§ Data excerpt:
# # # #

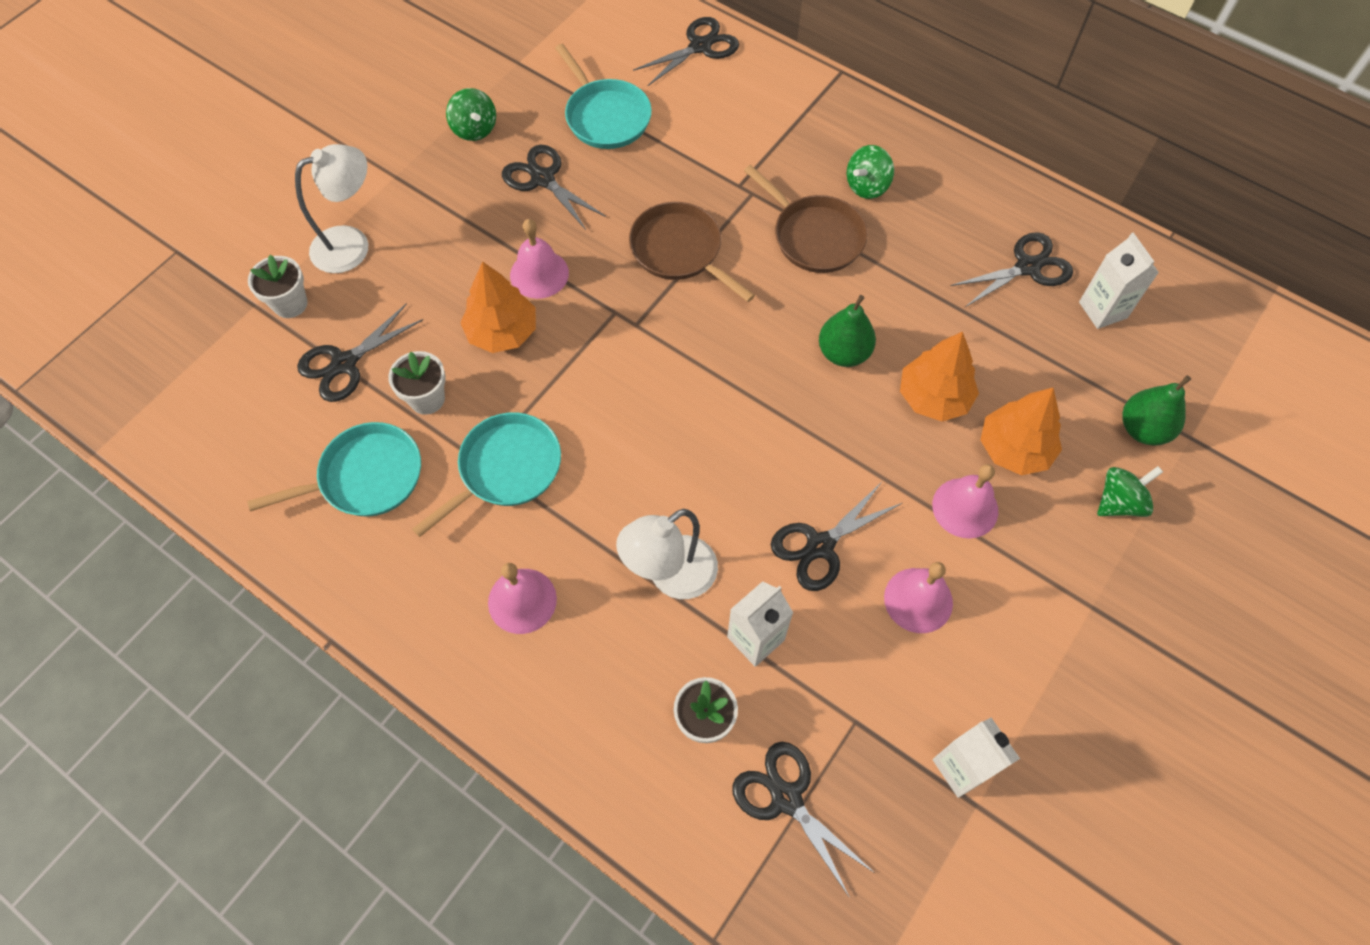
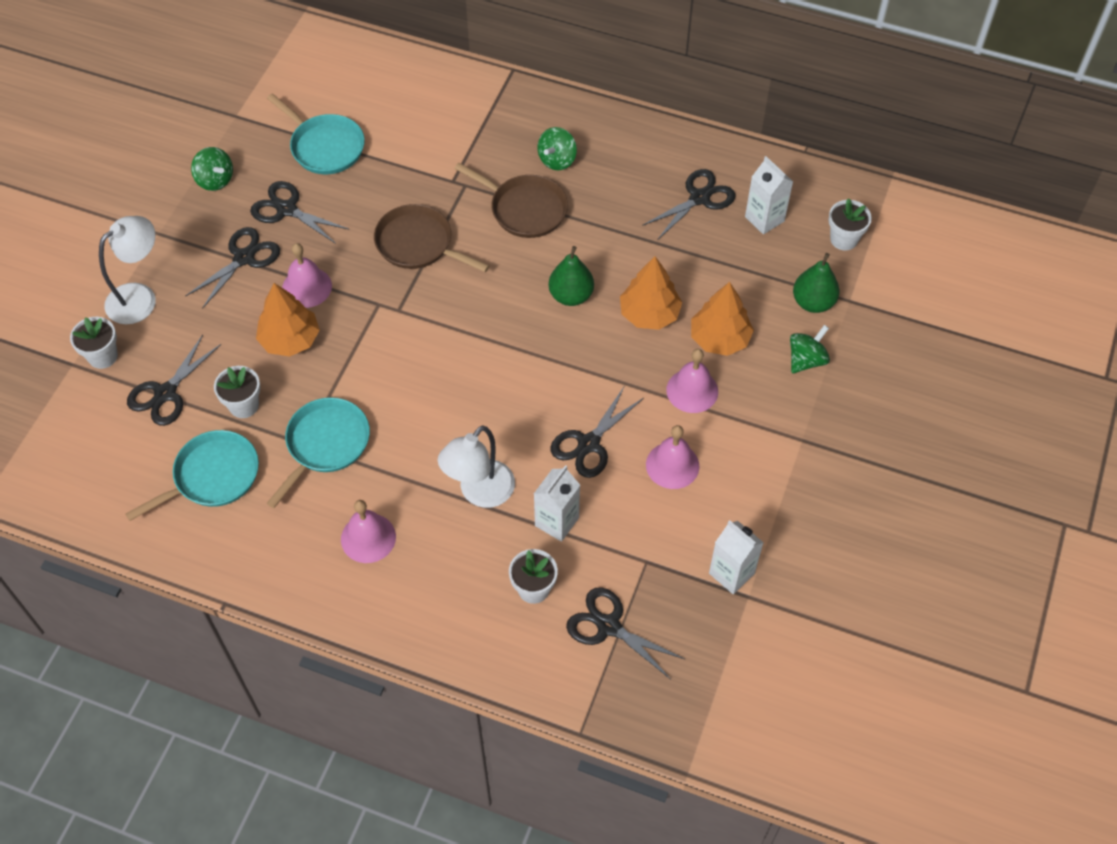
camera: 15 degrees left, 5 degrees down
(700, 46) = (388, 71): black scissors -> black scissors (244, 258)
(1198, 357) = (844, 239): none -> white flower pot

# # # #

Reproduce, exactly and only, the lines running from the one with "(700, 46) = (388, 71): black" to the end of the listing above.

(700, 46) = (388, 71): black scissors -> black scissors (244, 258)
(1198, 357) = (844, 239): none -> white flower pot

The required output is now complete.